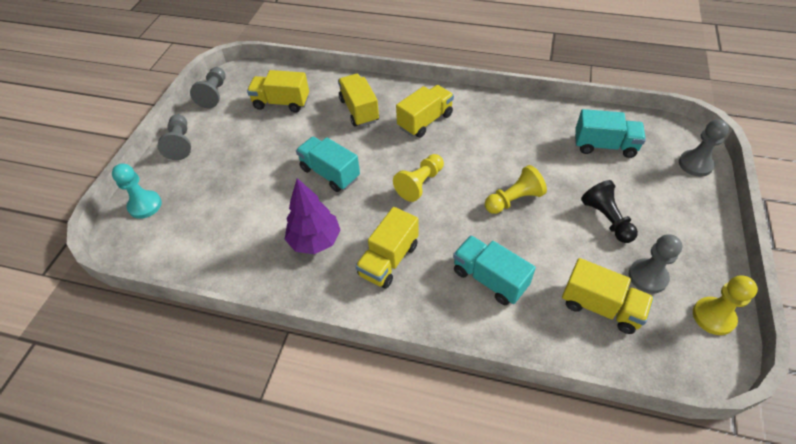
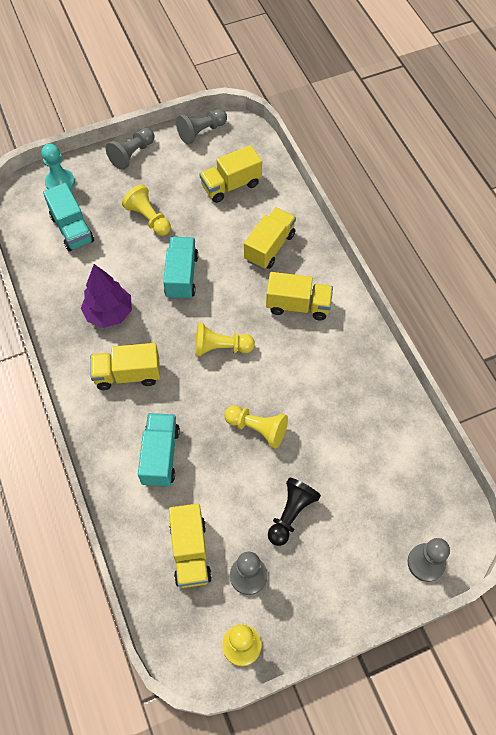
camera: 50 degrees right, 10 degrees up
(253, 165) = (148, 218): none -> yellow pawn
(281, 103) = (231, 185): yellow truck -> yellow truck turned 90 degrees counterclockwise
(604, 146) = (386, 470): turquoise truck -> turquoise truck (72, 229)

**WORK TO COMPLETE**
All lines above that contain "yellow" are required in the answer.

**SOLUTION TO THIS EXERCISE**
(253, 165) = (148, 218): none -> yellow pawn
(281, 103) = (231, 185): yellow truck -> yellow truck turned 90 degrees counterclockwise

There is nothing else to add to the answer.